*REQUIRED WORK*
Return the records from the first line through the line containing "purple semicircle at", and leave out the pictures.

Extracted records

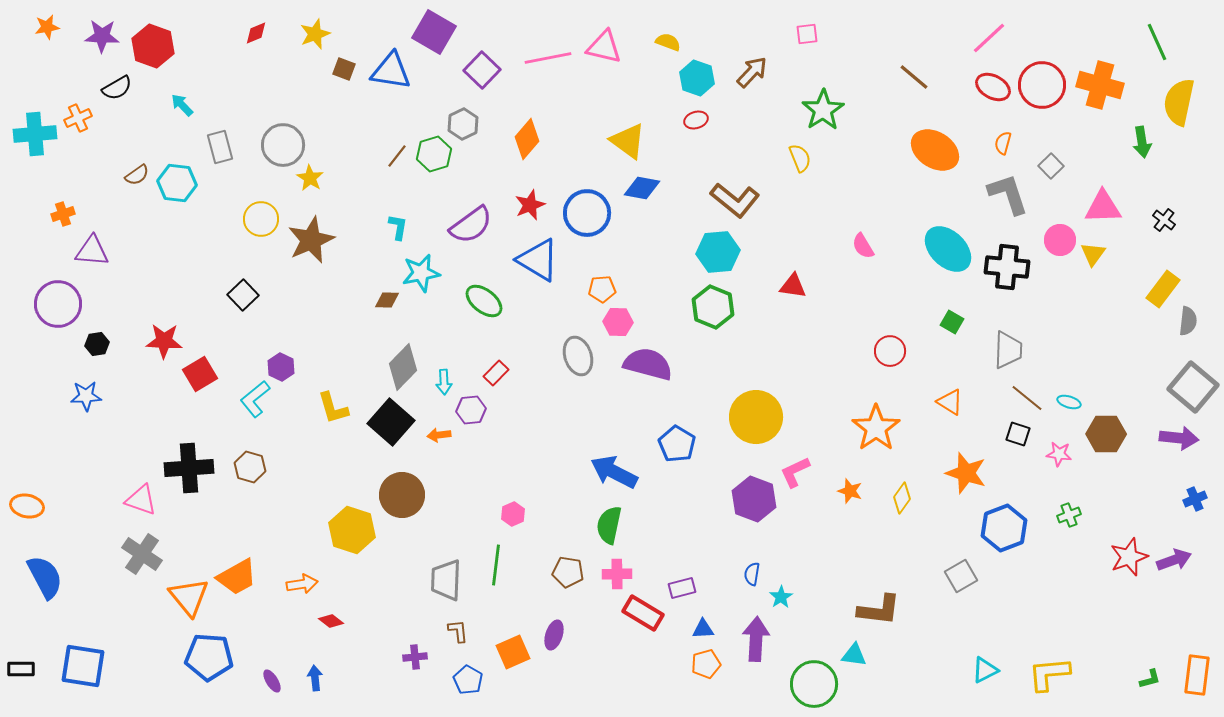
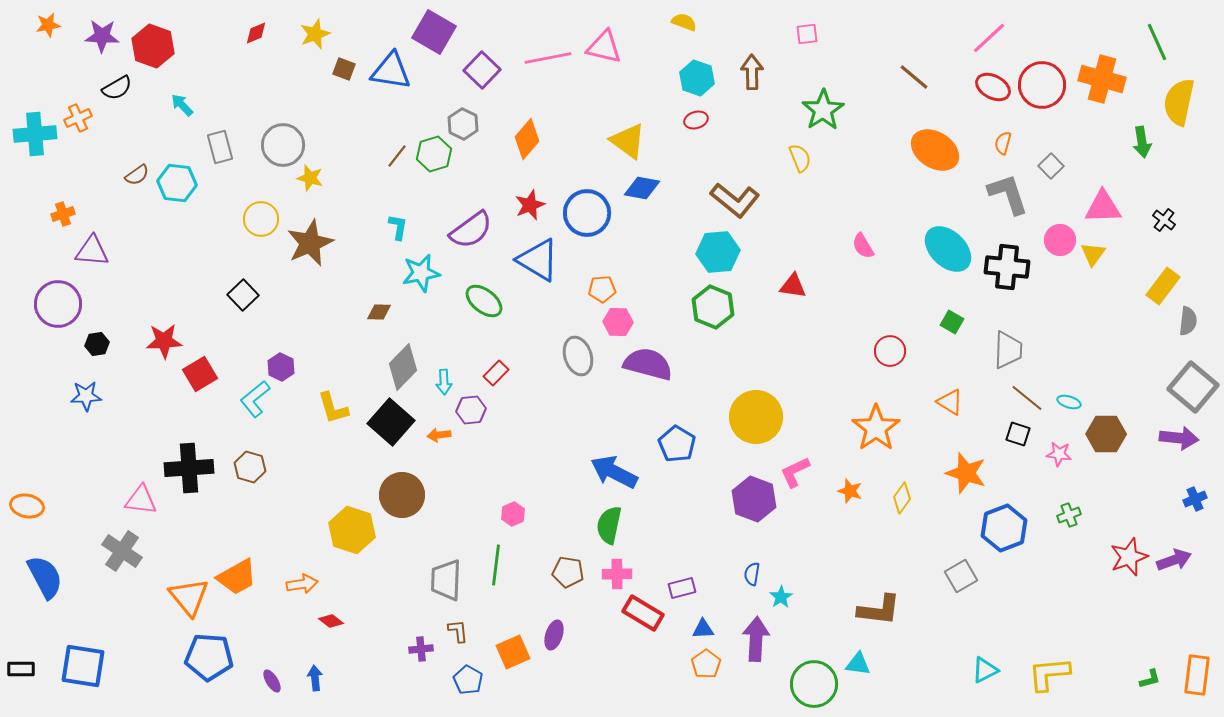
orange star at (47, 27): moved 1 px right, 2 px up
yellow semicircle at (668, 42): moved 16 px right, 20 px up
brown arrow at (752, 72): rotated 44 degrees counterclockwise
orange cross at (1100, 85): moved 2 px right, 6 px up
gray hexagon at (463, 124): rotated 8 degrees counterclockwise
yellow star at (310, 178): rotated 16 degrees counterclockwise
purple semicircle at (471, 225): moved 5 px down
brown star at (311, 240): moved 1 px left, 3 px down
yellow rectangle at (1163, 289): moved 3 px up
brown diamond at (387, 300): moved 8 px left, 12 px down
red star at (164, 341): rotated 6 degrees counterclockwise
pink triangle at (141, 500): rotated 12 degrees counterclockwise
gray cross at (142, 554): moved 20 px left, 3 px up
cyan triangle at (854, 655): moved 4 px right, 9 px down
purple cross at (415, 657): moved 6 px right, 8 px up
orange pentagon at (706, 664): rotated 20 degrees counterclockwise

*SOLUTION TO THIS PROBLEM*
orange star at (47, 27): moved 1 px right, 2 px up
yellow semicircle at (668, 42): moved 16 px right, 20 px up
brown arrow at (752, 72): rotated 44 degrees counterclockwise
orange cross at (1100, 85): moved 2 px right, 6 px up
gray hexagon at (463, 124): rotated 8 degrees counterclockwise
yellow star at (310, 178): rotated 16 degrees counterclockwise
purple semicircle at (471, 225): moved 5 px down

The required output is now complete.